Where does the word "plus" show up in the records? Copy every line that holds it.

= = = =

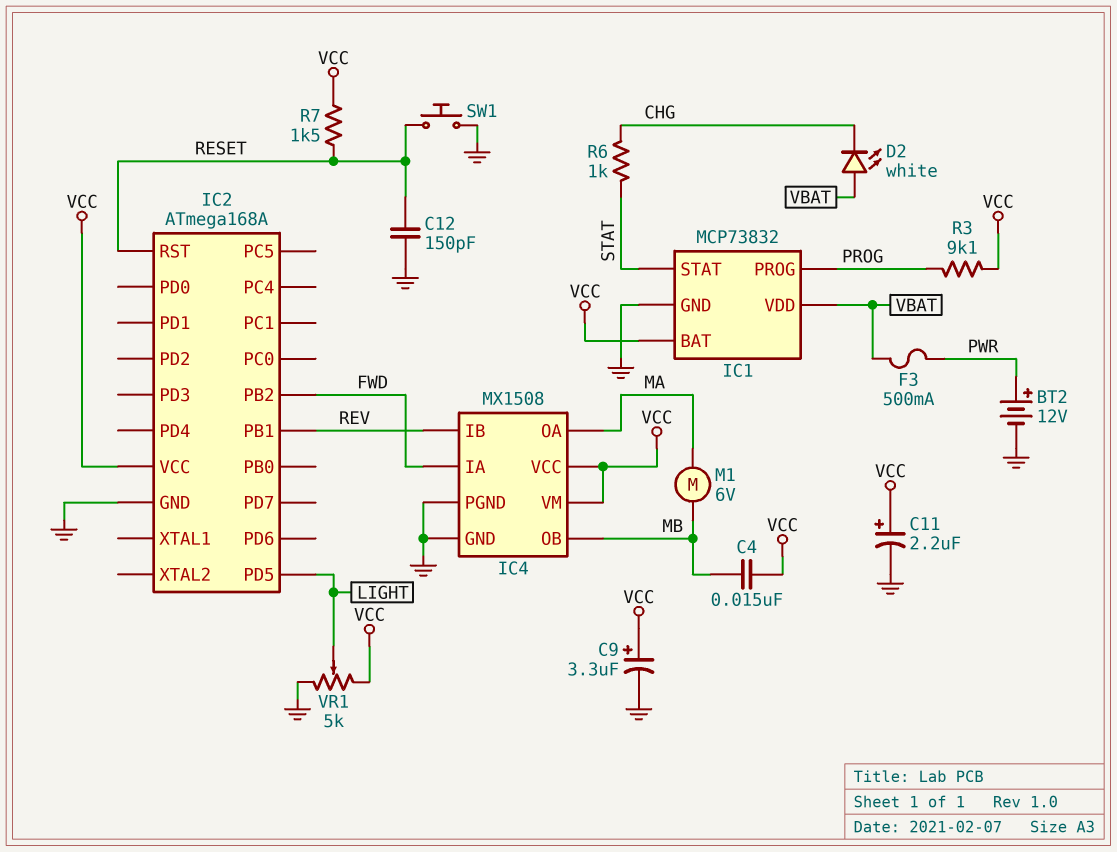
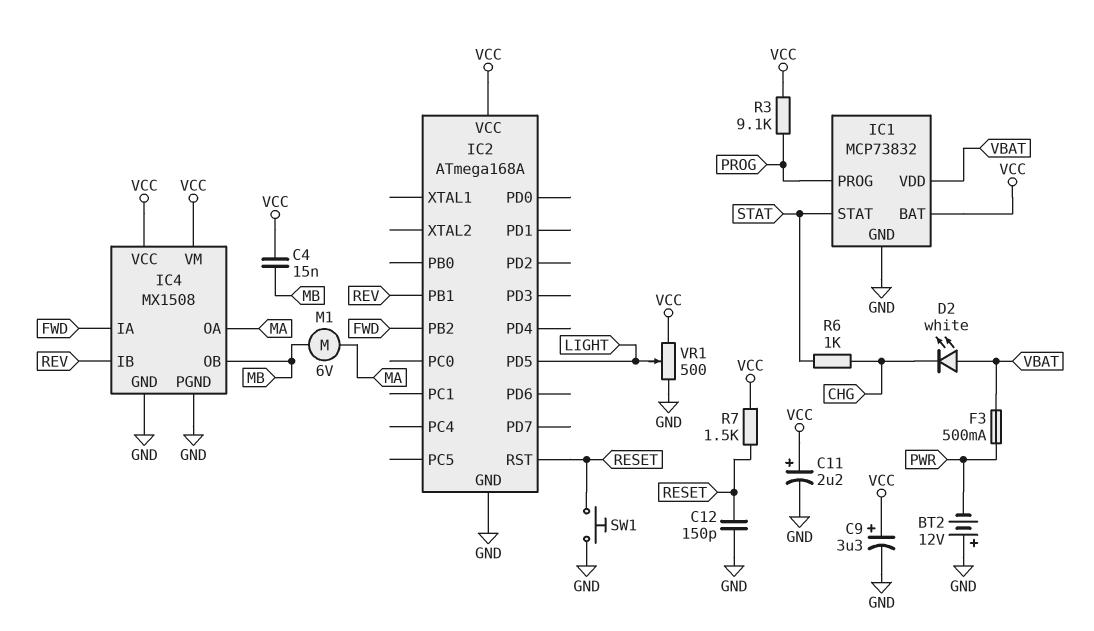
BT2: 12V (plus PWR, minus GND) -> 12V (plus GND, minus PWR)
VR1: 5k (GND, VCC, wiper LIGHT) -> 500 (GND, VCC, wiper LIGHT)

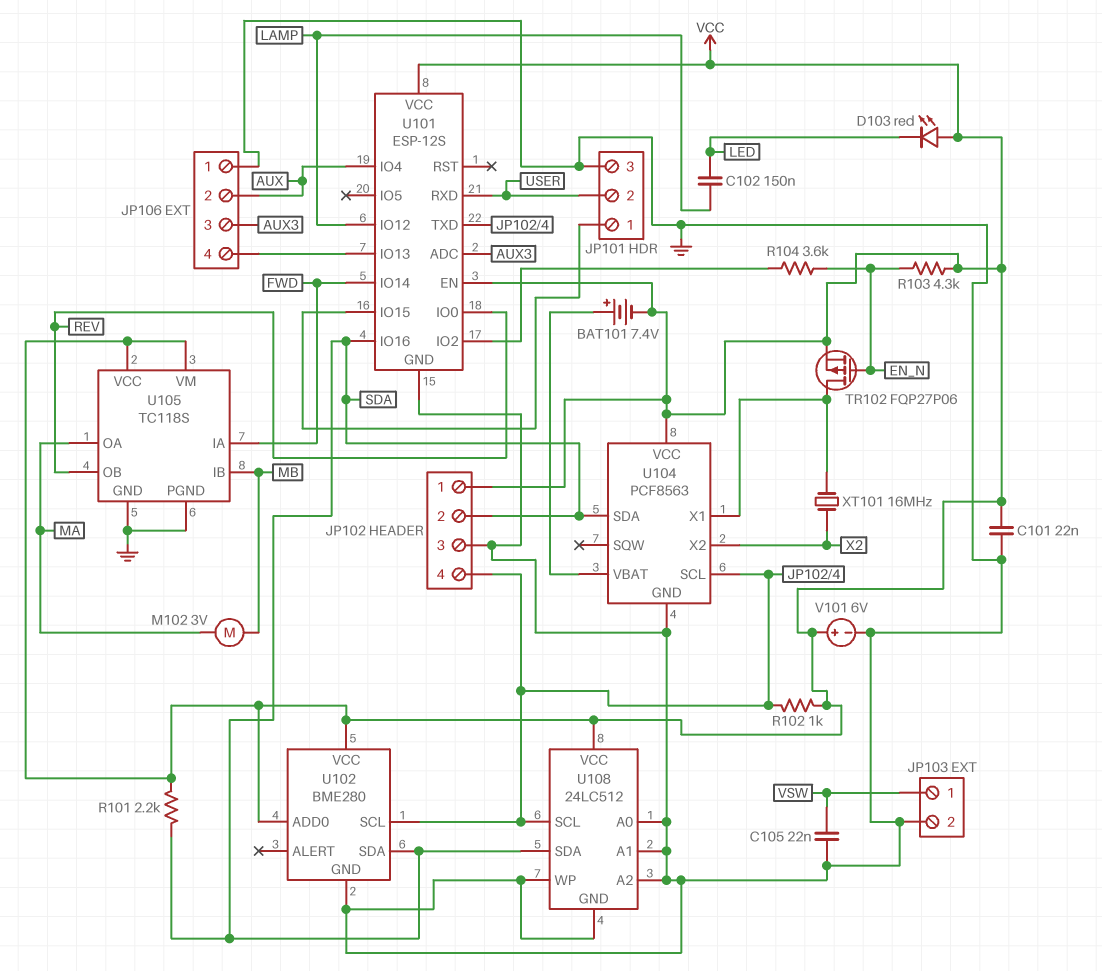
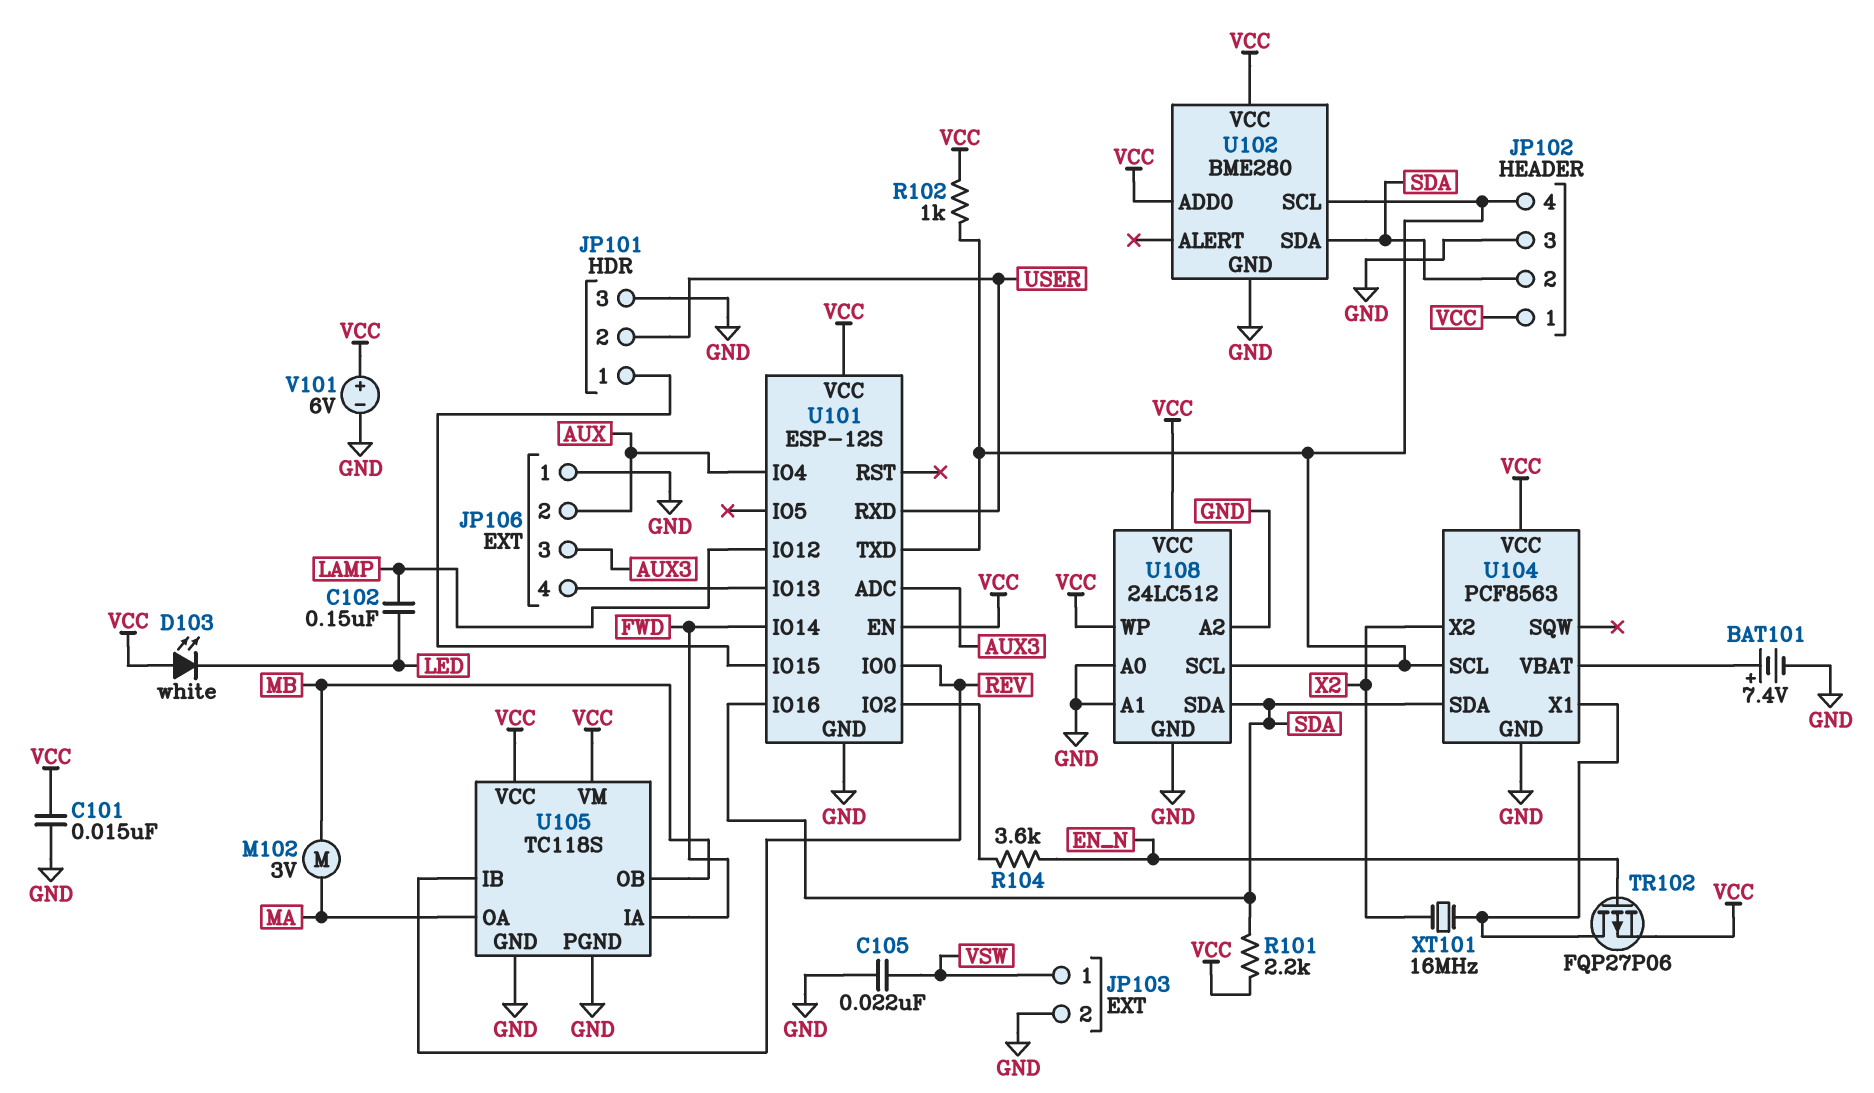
BAT101: 7.4V (plus U104/VBAT, minus VCC) -> 7.4V (plus U104/VBAT, minus GND)
C101: 22nF (GND, VCC) -> 15nF (GND, VCC)
D103: LED red (A VCC, K LED) -> LED white (A VCC, K LED)
R103: 4.3k (EN_N, VCC) -> none
U105 pin IB: MB -> REV
U105 pin OB: REV -> MB
U108 pin WP: GND -> VCC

= = = =

REPLY TO THE EXERCISE.
BT2: 12V (plus PWR, minus GND) -> 12V (plus GND, minus PWR)
BAT101: 7.4V (plus U104/VBAT, minus VCC) -> 7.4V (plus U104/VBAT, minus GND)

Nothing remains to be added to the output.